- **Version difference data**
#####
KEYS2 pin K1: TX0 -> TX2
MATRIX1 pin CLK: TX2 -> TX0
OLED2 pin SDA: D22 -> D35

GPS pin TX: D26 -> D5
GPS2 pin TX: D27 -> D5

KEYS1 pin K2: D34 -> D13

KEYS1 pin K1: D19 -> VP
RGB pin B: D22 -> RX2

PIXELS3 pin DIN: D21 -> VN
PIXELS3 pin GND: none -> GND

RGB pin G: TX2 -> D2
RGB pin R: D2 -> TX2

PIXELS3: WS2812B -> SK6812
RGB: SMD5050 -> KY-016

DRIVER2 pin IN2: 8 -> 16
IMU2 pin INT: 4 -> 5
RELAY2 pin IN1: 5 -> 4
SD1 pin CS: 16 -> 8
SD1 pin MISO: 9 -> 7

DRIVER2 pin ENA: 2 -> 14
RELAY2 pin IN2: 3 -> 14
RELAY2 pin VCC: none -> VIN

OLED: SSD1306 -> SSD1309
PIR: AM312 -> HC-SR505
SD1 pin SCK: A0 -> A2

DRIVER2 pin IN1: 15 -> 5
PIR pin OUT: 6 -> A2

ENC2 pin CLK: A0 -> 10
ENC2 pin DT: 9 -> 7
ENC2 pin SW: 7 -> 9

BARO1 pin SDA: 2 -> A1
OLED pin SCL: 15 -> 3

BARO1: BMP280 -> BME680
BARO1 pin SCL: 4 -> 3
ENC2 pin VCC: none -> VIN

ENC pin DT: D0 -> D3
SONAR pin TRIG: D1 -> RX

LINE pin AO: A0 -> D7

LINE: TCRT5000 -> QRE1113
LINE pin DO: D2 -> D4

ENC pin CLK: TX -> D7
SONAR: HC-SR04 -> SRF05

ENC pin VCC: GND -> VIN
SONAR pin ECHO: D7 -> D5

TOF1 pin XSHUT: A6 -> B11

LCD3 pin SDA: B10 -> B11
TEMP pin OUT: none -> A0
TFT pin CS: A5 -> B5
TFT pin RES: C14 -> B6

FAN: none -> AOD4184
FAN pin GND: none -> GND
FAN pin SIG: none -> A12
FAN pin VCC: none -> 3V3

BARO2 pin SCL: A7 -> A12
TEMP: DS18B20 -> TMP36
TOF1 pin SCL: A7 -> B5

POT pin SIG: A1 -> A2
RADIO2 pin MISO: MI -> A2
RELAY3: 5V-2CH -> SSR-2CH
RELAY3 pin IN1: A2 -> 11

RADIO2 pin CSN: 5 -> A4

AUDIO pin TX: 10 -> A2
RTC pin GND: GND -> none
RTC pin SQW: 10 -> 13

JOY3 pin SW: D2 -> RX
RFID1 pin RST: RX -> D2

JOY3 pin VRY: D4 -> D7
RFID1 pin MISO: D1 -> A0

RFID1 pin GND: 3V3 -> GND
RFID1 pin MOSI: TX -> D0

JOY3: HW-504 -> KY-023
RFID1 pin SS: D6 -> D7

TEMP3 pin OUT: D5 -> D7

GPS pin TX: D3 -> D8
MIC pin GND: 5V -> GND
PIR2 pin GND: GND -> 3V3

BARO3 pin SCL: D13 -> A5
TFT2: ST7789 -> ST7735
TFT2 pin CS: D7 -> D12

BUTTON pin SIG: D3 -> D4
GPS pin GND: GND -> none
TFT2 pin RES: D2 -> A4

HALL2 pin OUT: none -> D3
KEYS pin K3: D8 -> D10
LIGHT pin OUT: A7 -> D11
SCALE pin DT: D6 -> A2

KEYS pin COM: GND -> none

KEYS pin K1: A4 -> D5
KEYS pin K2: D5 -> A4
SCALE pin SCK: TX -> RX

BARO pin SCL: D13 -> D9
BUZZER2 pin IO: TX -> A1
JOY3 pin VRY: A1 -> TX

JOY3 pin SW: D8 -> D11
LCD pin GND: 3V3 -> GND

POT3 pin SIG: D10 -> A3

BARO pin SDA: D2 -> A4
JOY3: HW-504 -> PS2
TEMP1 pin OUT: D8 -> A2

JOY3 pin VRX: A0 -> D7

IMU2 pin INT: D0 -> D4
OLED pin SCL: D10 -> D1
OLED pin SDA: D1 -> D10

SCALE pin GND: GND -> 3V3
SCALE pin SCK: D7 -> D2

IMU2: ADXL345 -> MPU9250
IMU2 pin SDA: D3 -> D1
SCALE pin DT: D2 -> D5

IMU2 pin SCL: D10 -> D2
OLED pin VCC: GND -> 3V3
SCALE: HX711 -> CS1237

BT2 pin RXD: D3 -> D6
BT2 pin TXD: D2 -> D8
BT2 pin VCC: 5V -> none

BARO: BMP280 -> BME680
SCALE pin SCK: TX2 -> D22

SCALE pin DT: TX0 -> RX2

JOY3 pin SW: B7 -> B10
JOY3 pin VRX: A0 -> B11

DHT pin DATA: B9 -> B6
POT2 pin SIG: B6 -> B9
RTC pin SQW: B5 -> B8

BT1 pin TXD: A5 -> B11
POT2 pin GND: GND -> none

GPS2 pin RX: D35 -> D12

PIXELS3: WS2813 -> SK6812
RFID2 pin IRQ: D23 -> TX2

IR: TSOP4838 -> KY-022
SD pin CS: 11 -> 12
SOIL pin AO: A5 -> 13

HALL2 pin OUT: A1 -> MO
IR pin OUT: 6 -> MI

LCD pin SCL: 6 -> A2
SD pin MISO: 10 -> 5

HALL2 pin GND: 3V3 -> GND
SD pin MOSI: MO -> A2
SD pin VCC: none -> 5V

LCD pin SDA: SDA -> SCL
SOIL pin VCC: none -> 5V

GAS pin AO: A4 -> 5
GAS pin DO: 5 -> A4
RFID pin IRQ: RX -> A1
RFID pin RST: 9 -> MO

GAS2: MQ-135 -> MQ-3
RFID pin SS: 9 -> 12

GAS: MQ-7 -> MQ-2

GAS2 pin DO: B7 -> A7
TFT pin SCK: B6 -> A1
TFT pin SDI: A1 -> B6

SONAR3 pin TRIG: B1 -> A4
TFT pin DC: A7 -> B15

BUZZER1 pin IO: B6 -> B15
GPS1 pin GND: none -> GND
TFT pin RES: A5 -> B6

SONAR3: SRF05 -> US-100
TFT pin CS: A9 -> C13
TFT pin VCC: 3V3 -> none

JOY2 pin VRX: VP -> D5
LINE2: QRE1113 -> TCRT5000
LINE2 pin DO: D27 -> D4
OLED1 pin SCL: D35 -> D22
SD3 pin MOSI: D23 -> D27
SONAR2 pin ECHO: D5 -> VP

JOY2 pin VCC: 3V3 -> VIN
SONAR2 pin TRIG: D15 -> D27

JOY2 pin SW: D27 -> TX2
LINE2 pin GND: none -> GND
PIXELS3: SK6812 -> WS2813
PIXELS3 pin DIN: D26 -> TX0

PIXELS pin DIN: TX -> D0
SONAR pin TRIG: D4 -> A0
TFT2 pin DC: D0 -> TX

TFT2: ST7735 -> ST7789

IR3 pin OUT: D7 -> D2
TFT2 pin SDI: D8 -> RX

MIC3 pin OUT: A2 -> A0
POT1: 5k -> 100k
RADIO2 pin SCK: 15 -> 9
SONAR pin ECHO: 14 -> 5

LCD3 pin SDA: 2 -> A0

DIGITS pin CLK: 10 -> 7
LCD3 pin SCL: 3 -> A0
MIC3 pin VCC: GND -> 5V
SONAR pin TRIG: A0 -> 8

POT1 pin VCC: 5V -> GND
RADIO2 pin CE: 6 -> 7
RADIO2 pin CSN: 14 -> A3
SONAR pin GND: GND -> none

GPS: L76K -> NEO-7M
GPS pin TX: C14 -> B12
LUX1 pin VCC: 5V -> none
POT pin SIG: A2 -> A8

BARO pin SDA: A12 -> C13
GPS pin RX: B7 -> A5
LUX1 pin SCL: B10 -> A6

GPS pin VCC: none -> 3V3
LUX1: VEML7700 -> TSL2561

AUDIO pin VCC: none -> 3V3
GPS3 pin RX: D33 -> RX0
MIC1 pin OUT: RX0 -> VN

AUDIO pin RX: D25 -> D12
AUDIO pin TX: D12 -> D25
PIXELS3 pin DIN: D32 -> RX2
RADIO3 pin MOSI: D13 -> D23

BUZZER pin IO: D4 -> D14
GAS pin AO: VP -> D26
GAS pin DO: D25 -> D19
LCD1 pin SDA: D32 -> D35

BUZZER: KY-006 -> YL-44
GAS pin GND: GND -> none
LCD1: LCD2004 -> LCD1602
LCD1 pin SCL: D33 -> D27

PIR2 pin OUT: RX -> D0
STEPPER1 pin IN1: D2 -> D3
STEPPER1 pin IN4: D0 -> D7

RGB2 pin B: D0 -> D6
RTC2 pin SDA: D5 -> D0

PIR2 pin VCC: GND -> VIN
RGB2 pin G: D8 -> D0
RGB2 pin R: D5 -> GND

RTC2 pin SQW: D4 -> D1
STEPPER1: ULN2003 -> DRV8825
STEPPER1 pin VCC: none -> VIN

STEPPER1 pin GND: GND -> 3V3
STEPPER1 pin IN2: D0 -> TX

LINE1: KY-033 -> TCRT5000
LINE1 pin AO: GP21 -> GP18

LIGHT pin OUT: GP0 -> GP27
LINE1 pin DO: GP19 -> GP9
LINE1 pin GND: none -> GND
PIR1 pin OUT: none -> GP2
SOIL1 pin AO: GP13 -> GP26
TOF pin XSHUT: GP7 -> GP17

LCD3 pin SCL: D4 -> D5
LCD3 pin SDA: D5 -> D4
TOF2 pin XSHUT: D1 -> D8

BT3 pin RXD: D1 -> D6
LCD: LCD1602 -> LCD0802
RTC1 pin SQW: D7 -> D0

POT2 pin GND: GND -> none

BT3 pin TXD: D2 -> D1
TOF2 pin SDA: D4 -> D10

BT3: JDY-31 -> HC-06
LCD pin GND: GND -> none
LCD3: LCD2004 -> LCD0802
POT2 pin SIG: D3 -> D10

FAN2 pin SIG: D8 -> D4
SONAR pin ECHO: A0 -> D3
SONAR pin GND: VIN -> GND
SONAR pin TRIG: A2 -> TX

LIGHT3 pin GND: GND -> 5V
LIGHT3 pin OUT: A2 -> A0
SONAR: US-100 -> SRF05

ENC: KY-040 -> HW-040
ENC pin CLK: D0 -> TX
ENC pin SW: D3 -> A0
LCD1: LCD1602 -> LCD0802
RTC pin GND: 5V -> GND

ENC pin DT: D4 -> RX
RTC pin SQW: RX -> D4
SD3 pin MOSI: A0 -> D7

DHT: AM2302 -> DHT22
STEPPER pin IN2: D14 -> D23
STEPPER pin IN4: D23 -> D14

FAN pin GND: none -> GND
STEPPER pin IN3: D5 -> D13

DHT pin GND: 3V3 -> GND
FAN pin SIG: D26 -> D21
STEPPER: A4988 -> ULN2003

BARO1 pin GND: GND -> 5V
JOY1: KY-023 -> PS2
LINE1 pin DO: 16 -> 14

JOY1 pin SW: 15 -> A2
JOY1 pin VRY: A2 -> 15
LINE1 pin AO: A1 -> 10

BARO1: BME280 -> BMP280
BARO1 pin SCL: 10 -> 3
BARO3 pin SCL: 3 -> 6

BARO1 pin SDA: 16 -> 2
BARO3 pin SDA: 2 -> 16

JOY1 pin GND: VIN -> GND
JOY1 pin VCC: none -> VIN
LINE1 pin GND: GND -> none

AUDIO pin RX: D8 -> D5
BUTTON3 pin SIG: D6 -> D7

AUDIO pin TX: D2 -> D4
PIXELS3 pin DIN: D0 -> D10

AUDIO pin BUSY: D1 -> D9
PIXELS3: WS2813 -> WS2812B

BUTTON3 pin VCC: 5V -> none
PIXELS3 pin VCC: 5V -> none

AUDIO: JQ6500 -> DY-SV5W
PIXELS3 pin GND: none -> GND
#####
- **Activity**
Lines after the one containing "HALL2 pin OUT: none -> D3" are not wanted; repeat exactly each line above from the first up to and including it.

- **Written answer**
KEYS2 pin K1: TX0 -> TX2
MATRIX1 pin CLK: TX2 -> TX0
OLED2 pin SDA: D22 -> D35

GPS pin TX: D26 -> D5
GPS2 pin TX: D27 -> D5

KEYS1 pin K2: D34 -> D13

KEYS1 pin K1: D19 -> VP
RGB pin B: D22 -> RX2

PIXELS3 pin DIN: D21 -> VN
PIXELS3 pin GND: none -> GND

RGB pin G: TX2 -> D2
RGB pin R: D2 -> TX2

PIXELS3: WS2812B -> SK6812
RGB: SMD5050 -> KY-016

DRIVER2 pin IN2: 8 -> 16
IMU2 pin INT: 4 -> 5
RELAY2 pin IN1: 5 -> 4
SD1 pin CS: 16 -> 8
SD1 pin MISO: 9 -> 7

DRIVER2 pin ENA: 2 -> 14
RELAY2 pin IN2: 3 -> 14
RELAY2 pin VCC: none -> VIN

OLED: SSD1306 -> SSD1309
PIR: AM312 -> HC-SR505
SD1 pin SCK: A0 -> A2

DRIVER2 pin IN1: 15 -> 5
PIR pin OUT: 6 -> A2

ENC2 pin CLK: A0 -> 10
ENC2 pin DT: 9 -> 7
ENC2 pin SW: 7 -> 9

BARO1 pin SDA: 2 -> A1
OLED pin SCL: 15 -> 3

BARO1: BMP280 -> BME680
BARO1 pin SCL: 4 -> 3
ENC2 pin VCC: none -> VIN

ENC pin DT: D0 -> D3
SONAR pin TRIG: D1 -> RX

LINE pin AO: A0 -> D7

LINE: TCRT5000 -> QRE1113
LINE pin DO: D2 -> D4

ENC pin CLK: TX -> D7
SONAR: HC-SR04 -> SRF05

ENC pin VCC: GND -> VIN
SONAR pin ECHO: D7 -> D5

TOF1 pin XSHUT: A6 -> B11

LCD3 pin SDA: B10 -> B11
TEMP pin OUT: none -> A0
TFT pin CS: A5 -> B5
TFT pin RES: C14 -> B6

FAN: none -> AOD4184
FAN pin GND: none -> GND
FAN pin SIG: none -> A12
FAN pin VCC: none -> 3V3

BARO2 pin SCL: A7 -> A12
TEMP: DS18B20 -> TMP36
TOF1 pin SCL: A7 -> B5

POT pin SIG: A1 -> A2
RADIO2 pin MISO: MI -> A2
RELAY3: 5V-2CH -> SSR-2CH
RELAY3 pin IN1: A2 -> 11

RADIO2 pin CSN: 5 -> A4

AUDIO pin TX: 10 -> A2
RTC pin GND: GND -> none
RTC pin SQW: 10 -> 13

JOY3 pin SW: D2 -> RX
RFID1 pin RST: RX -> D2

JOY3 pin VRY: D4 -> D7
RFID1 pin MISO: D1 -> A0

RFID1 pin GND: 3V3 -> GND
RFID1 pin MOSI: TX -> D0

JOY3: HW-504 -> KY-023
RFID1 pin SS: D6 -> D7

TEMP3 pin OUT: D5 -> D7

GPS pin TX: D3 -> D8
MIC pin GND: 5V -> GND
PIR2 pin GND: GND -> 3V3

BARO3 pin SCL: D13 -> A5
TFT2: ST7789 -> ST7735
TFT2 pin CS: D7 -> D12

BUTTON pin SIG: D3 -> D4
GPS pin GND: GND -> none
TFT2 pin RES: D2 -> A4

HALL2 pin OUT: none -> D3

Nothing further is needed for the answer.